⟨
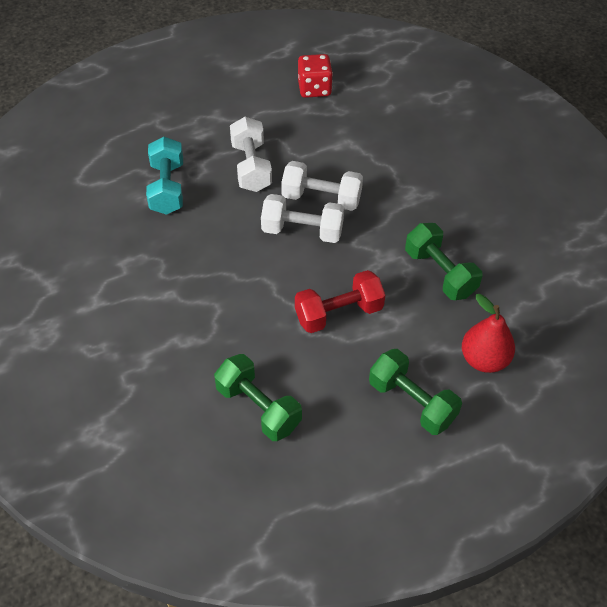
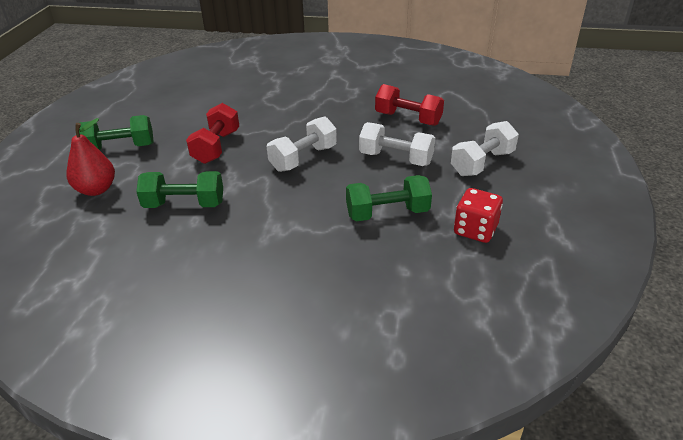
camera: 125 degrees right, 15 degrees down
(167, 188) = (408, 119): turquoise dumbbell -> red dumbbell
(258, 408) = (197, 100): green dumbbell -> green dumbbell (387, 213)
(321, 198) = (326, 179): white dumbbell -> white dumbbell (482, 163)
⟩
◆ YOUR OBJECTIVE: Repeat every line above exactly, but omit all images.

◆ EXERCISE SOLUTION:
camera: 125 degrees right, 15 degrees down
(167, 188) = (408, 119): turquoise dumbbell -> red dumbbell
(258, 408) = (197, 100): green dumbbell -> green dumbbell (387, 213)
(321, 198) = (326, 179): white dumbbell -> white dumbbell (482, 163)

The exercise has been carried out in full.